→ **AIM OF THE TASK**
Using the records below, transcribe exactly only the lines from the one with "R208: 15 (COM, VX) -> 15 (COM, ZOB)" through the end, both included, and drop every picture.

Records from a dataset
● ● ● ●

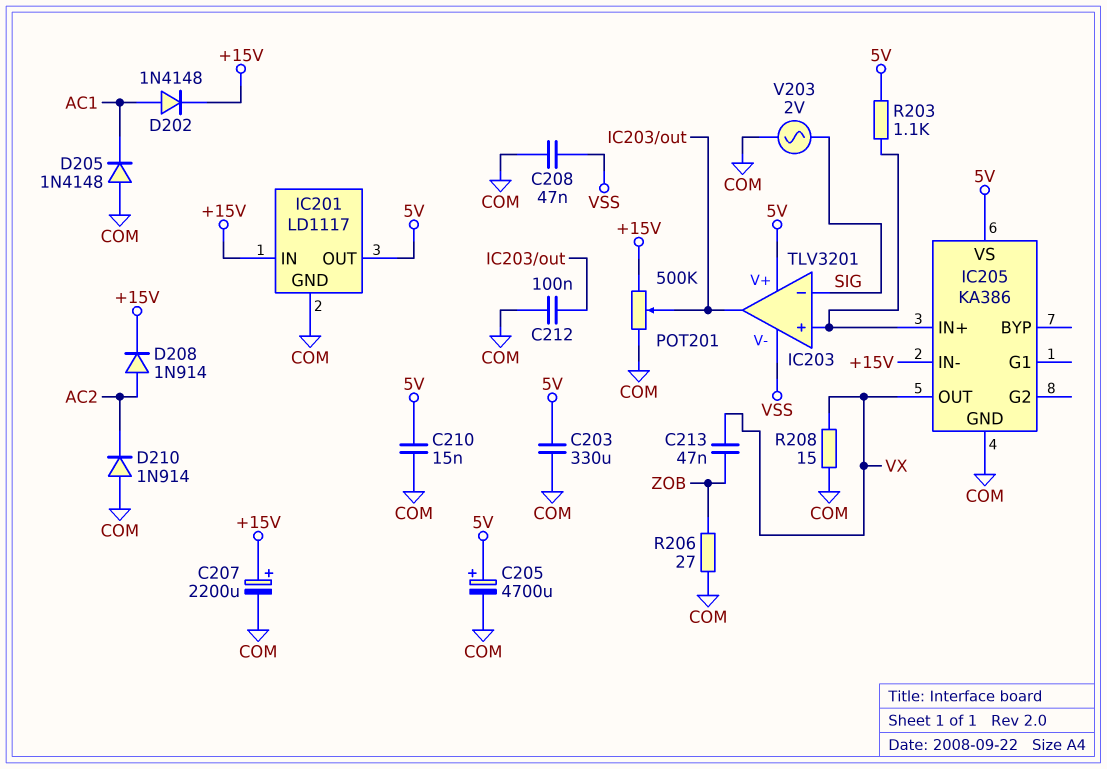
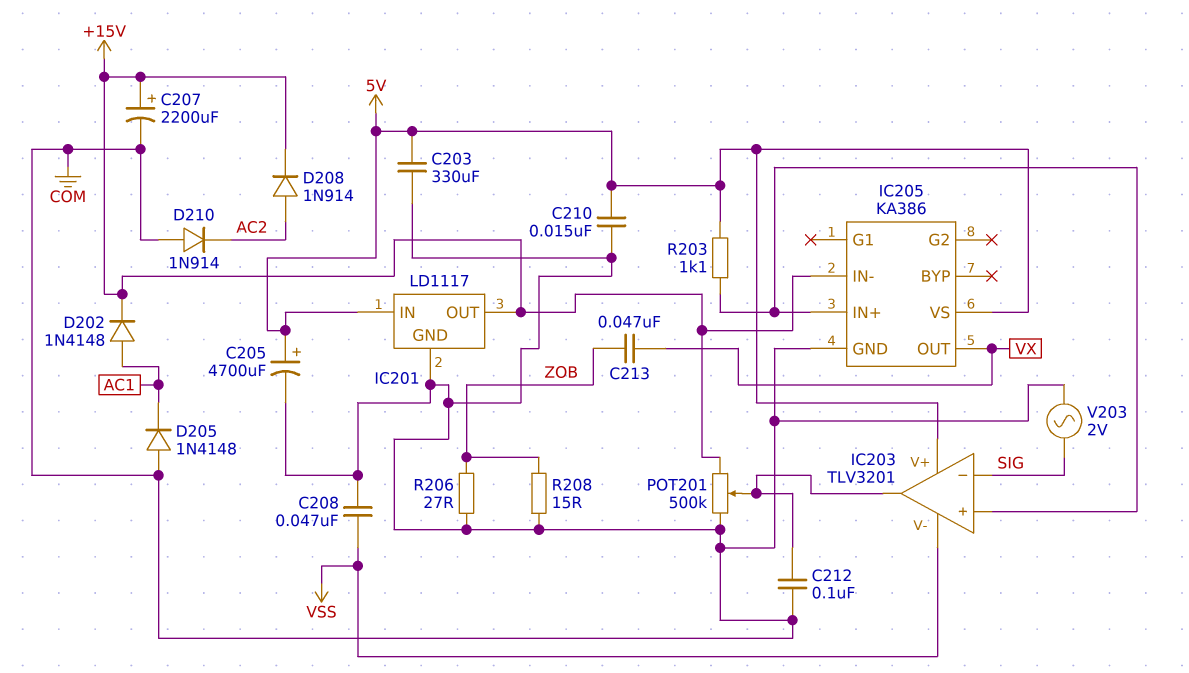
IC201 pin IN: +15V -> 5V
IC201 pin OUT: 5V -> +15V
R208: 15 (COM, VX) -> 15 (COM, ZOB)

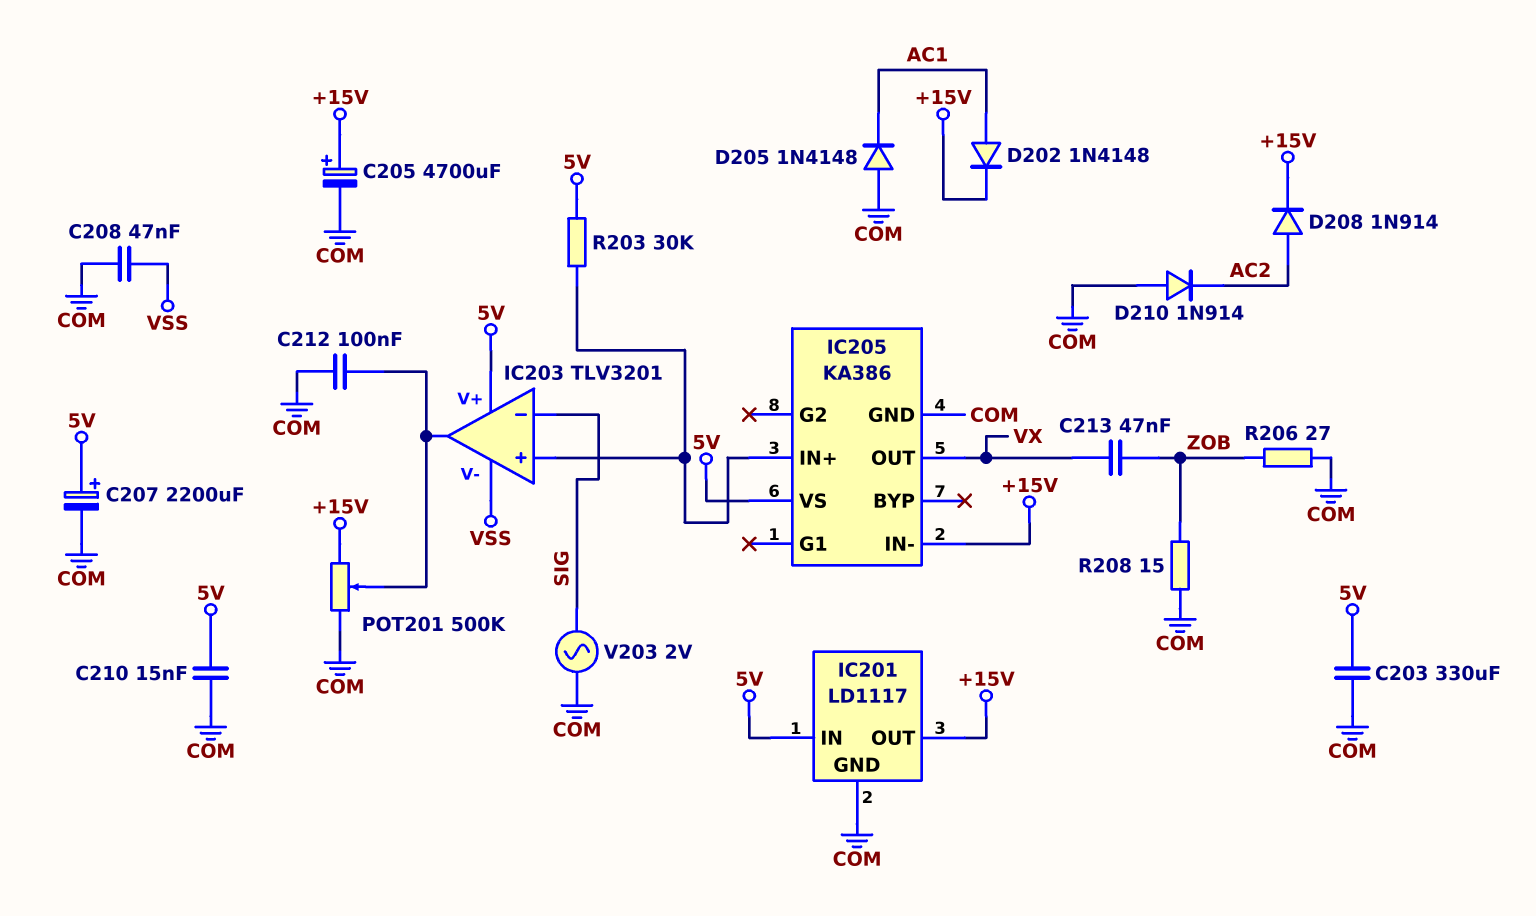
C205: 4700uF (plus 5V, minus COM) -> 4700uF (plus +15V, minus COM)
C207: 2200uF (plus +15V, minus COM) -> 2200uF (plus 5V, minus COM)
R203: 1.1k (5V, IC203/in+) -> 30k (5V, IC203/in+)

● ● ● ●

→ **COMPLETED EXERCISE**
R208: 15 (COM, VX) -> 15 (COM, ZOB)

C205: 4700uF (plus 5V, minus COM) -> 4700uF (plus +15V, minus COM)
C207: 2200uF (plus +15V, minus COM) -> 2200uF (plus 5V, minus COM)
R203: 1.1k (5V, IC203/in+) -> 30k (5V, IC203/in+)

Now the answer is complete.